• Data to process:
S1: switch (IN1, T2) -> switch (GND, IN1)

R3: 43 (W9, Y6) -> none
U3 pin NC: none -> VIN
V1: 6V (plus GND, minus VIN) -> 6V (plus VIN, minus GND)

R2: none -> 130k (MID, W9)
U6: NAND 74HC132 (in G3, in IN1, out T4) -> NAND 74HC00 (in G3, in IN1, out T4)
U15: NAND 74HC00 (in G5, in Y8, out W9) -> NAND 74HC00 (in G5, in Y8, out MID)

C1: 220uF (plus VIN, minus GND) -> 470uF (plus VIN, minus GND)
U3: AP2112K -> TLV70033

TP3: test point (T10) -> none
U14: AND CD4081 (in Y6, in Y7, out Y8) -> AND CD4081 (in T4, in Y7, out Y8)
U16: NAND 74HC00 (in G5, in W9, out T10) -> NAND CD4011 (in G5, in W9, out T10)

--

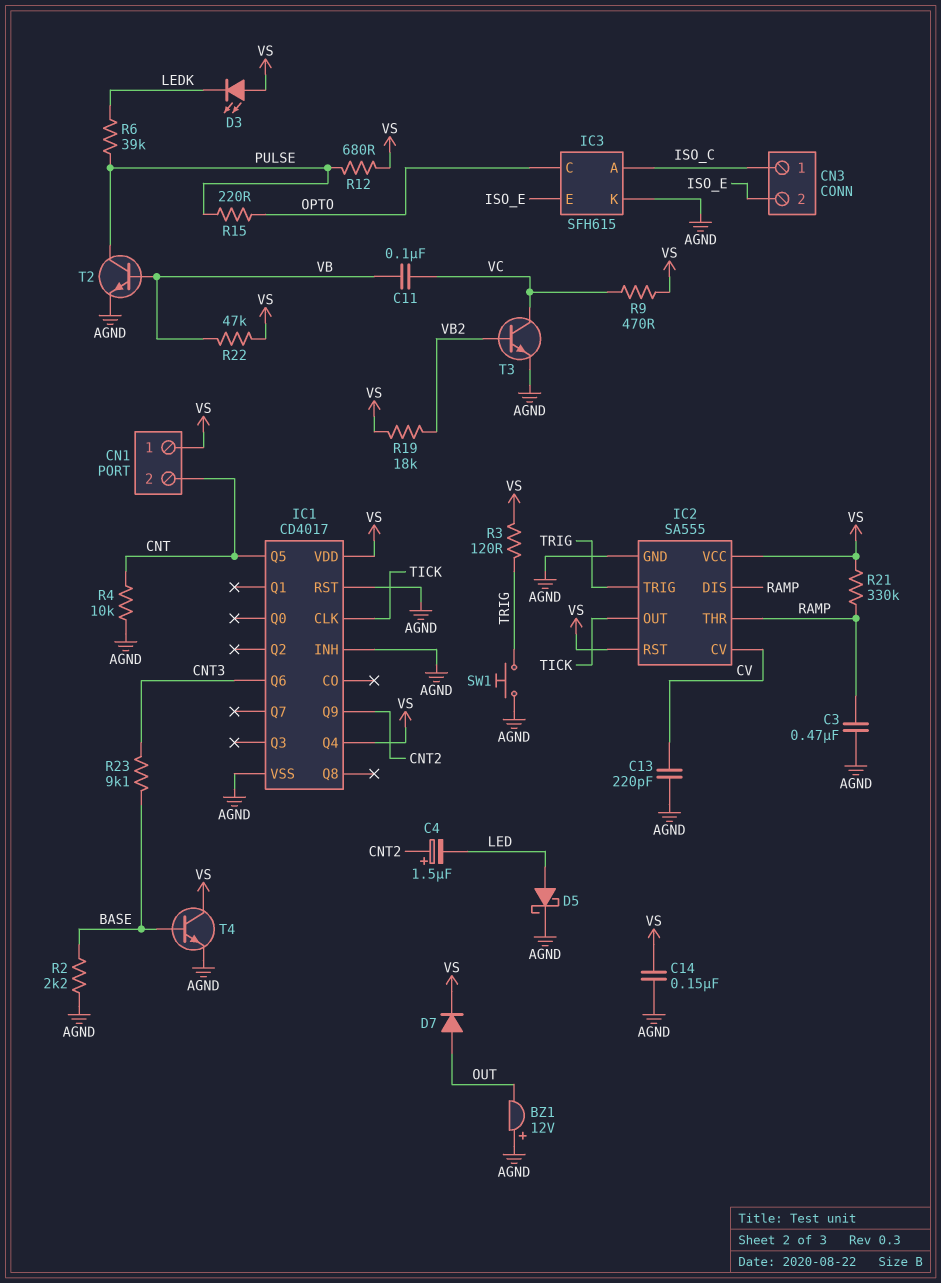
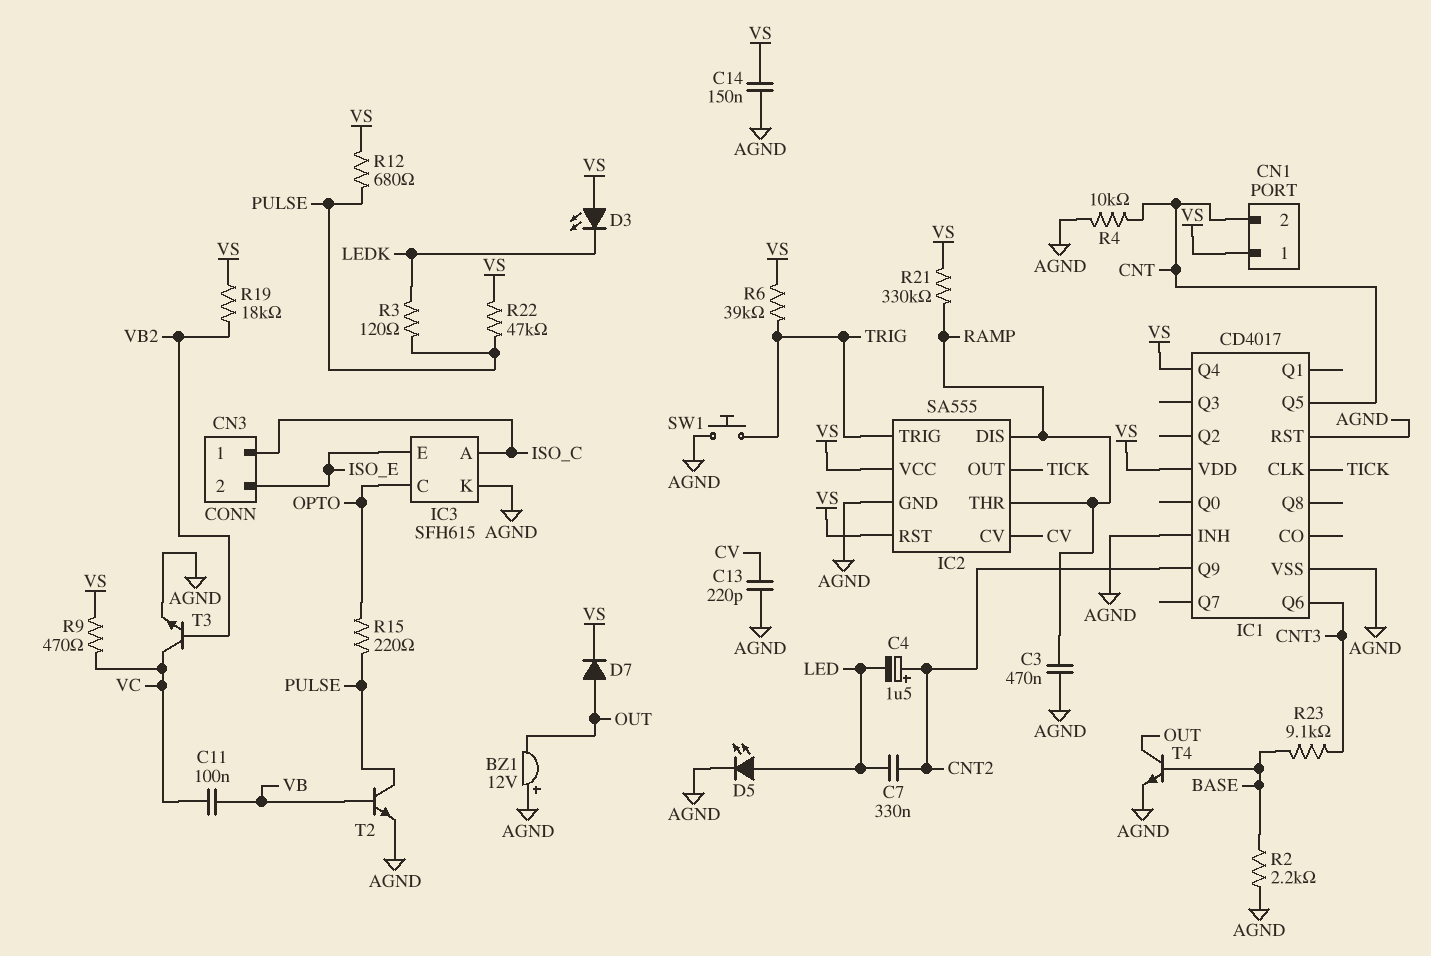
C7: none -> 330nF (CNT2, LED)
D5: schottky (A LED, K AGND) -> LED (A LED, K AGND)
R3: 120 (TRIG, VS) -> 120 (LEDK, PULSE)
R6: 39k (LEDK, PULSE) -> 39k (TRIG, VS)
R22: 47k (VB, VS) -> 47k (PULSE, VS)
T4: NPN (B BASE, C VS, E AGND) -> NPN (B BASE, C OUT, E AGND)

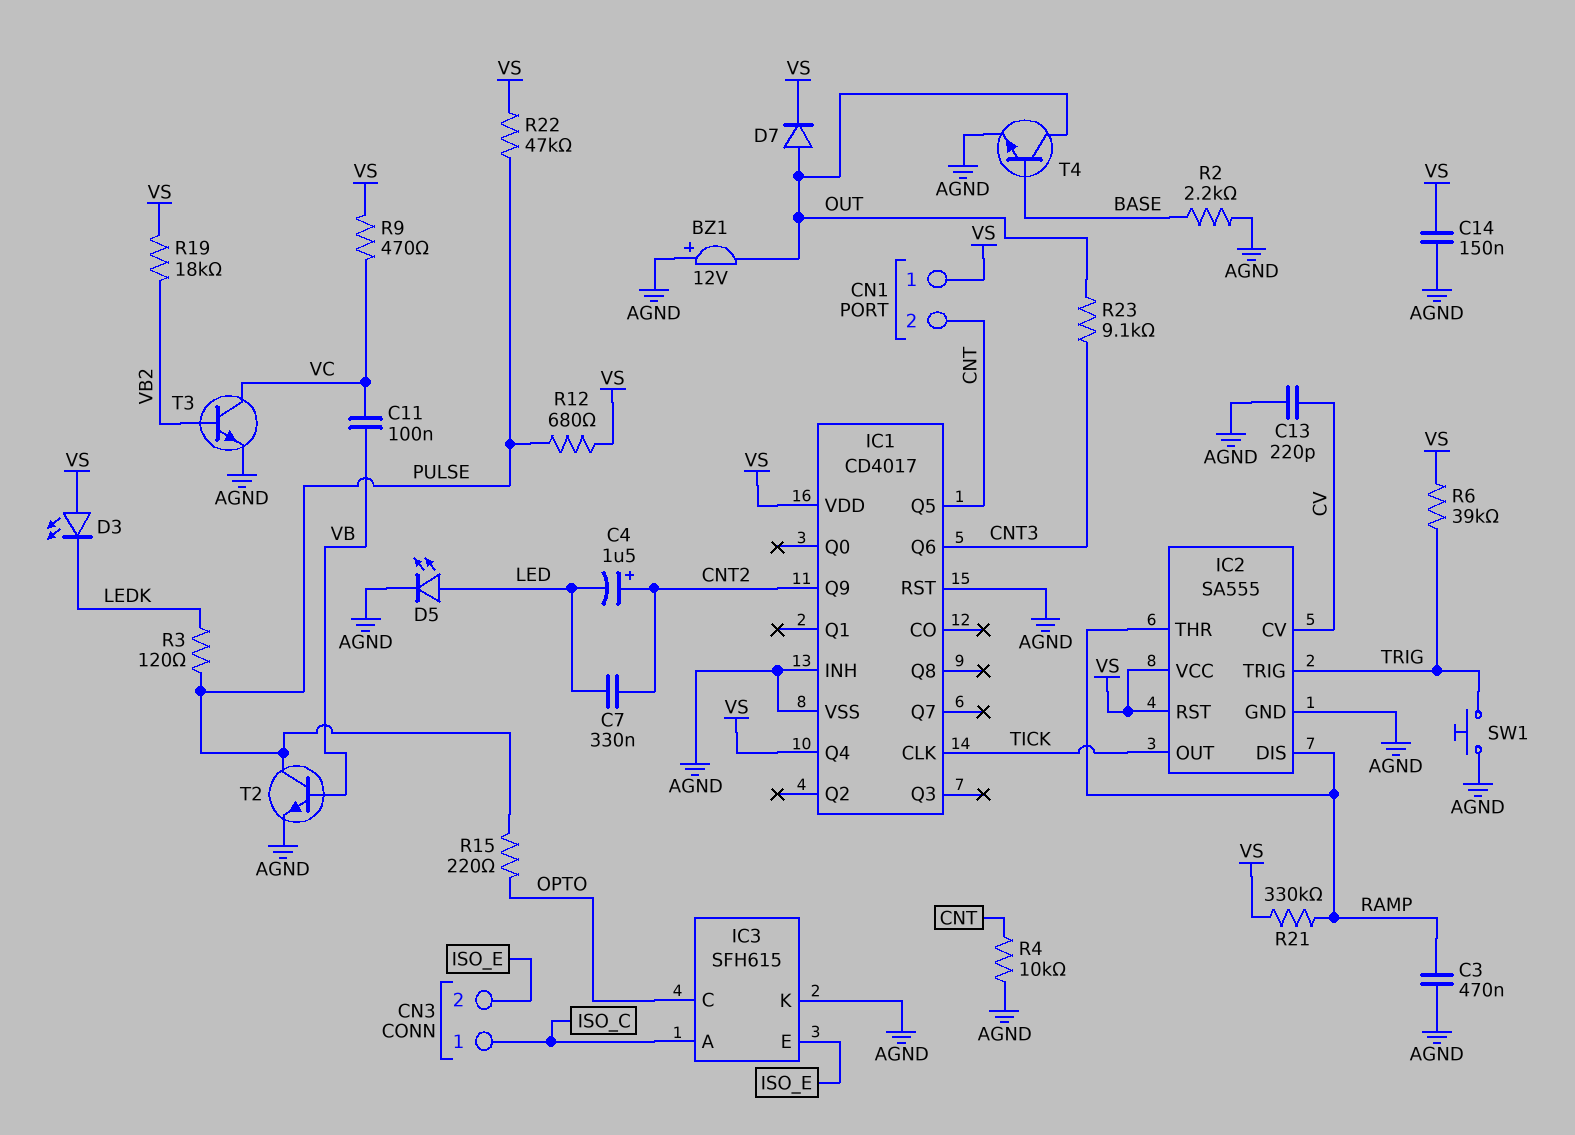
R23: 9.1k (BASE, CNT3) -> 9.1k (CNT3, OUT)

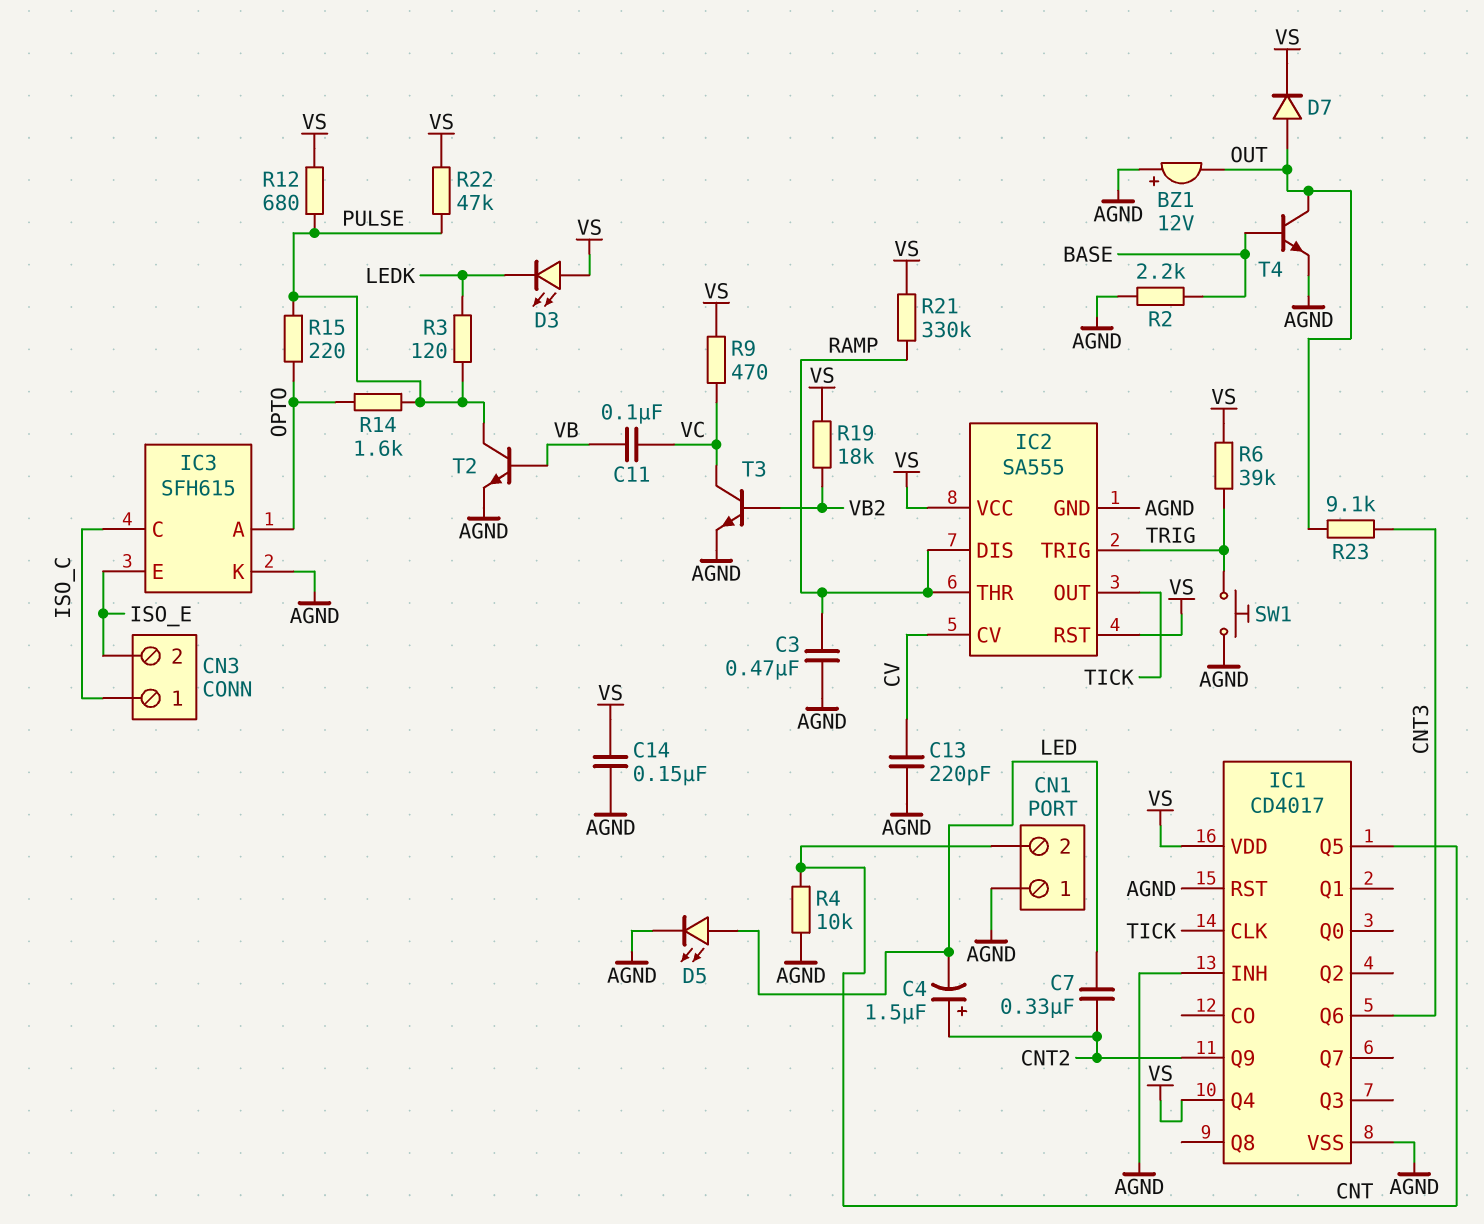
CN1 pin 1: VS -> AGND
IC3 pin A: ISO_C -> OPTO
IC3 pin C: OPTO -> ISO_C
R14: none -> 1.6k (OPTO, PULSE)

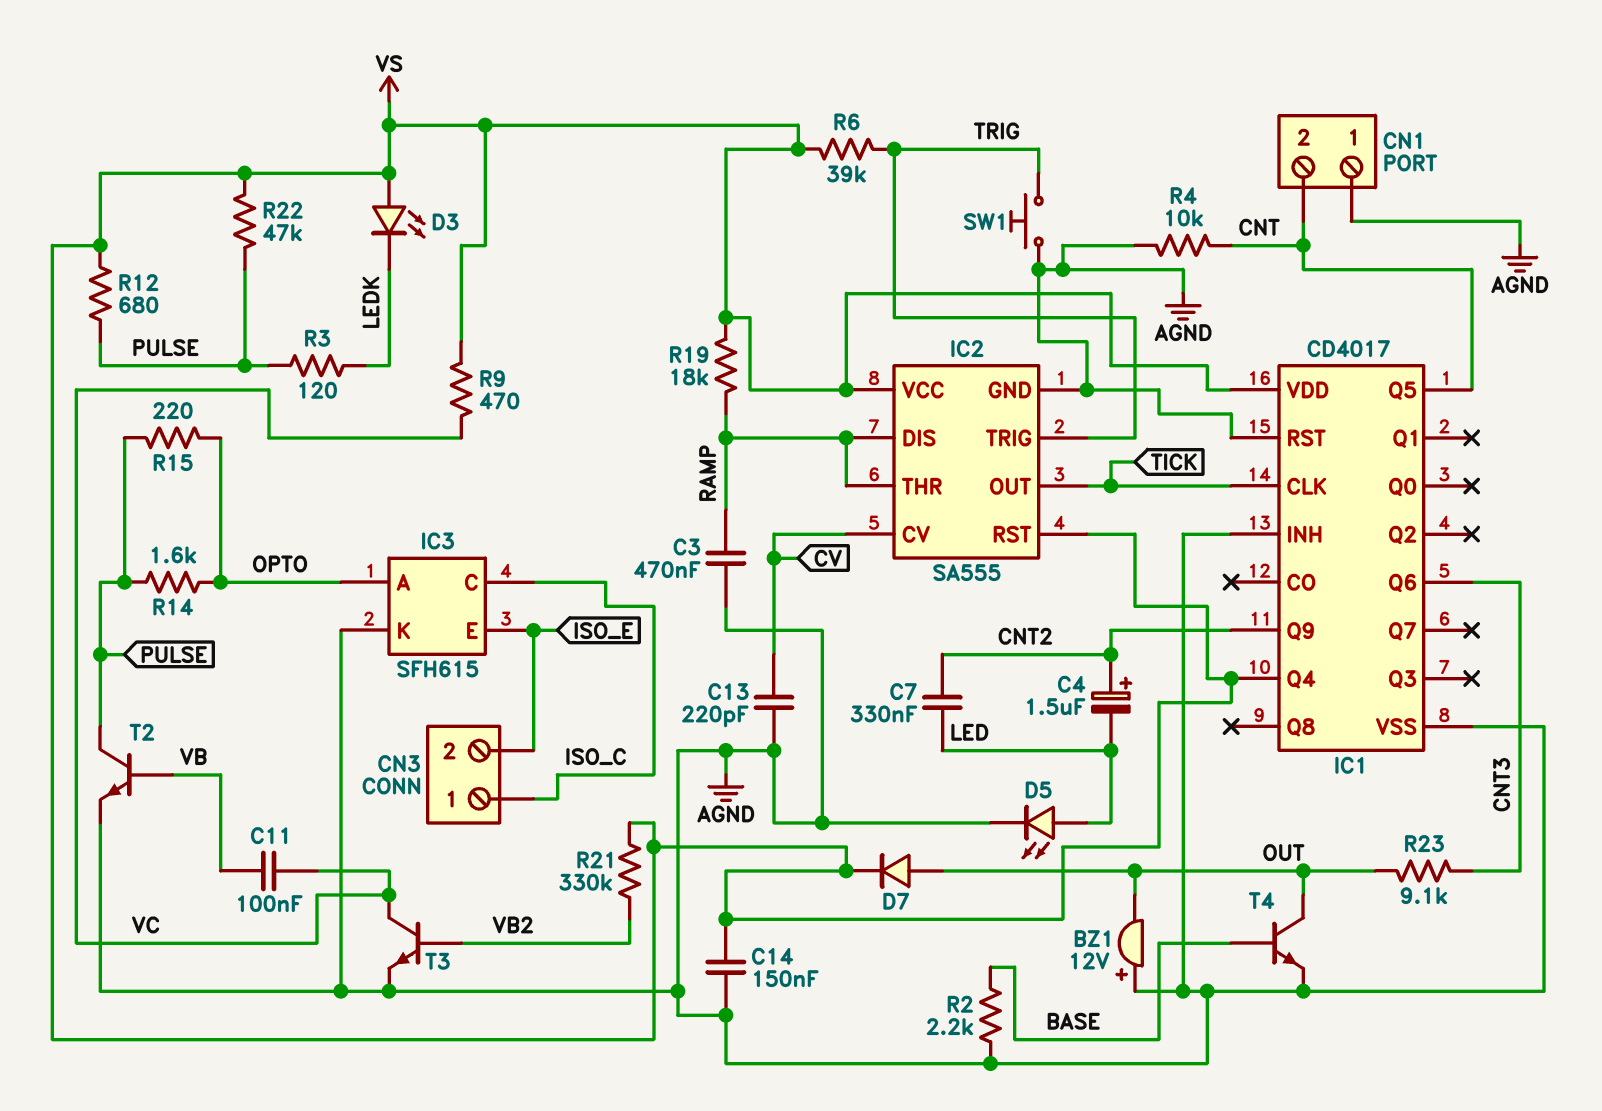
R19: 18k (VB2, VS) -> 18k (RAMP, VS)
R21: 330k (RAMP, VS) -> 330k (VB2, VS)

• Problem description:
What lines in the data above contain the word "RAMP"? Show them all.

• Result of the exercise:
R19: 18k (VB2, VS) -> 18k (RAMP, VS)
R21: 330k (RAMP, VS) -> 330k (VB2, VS)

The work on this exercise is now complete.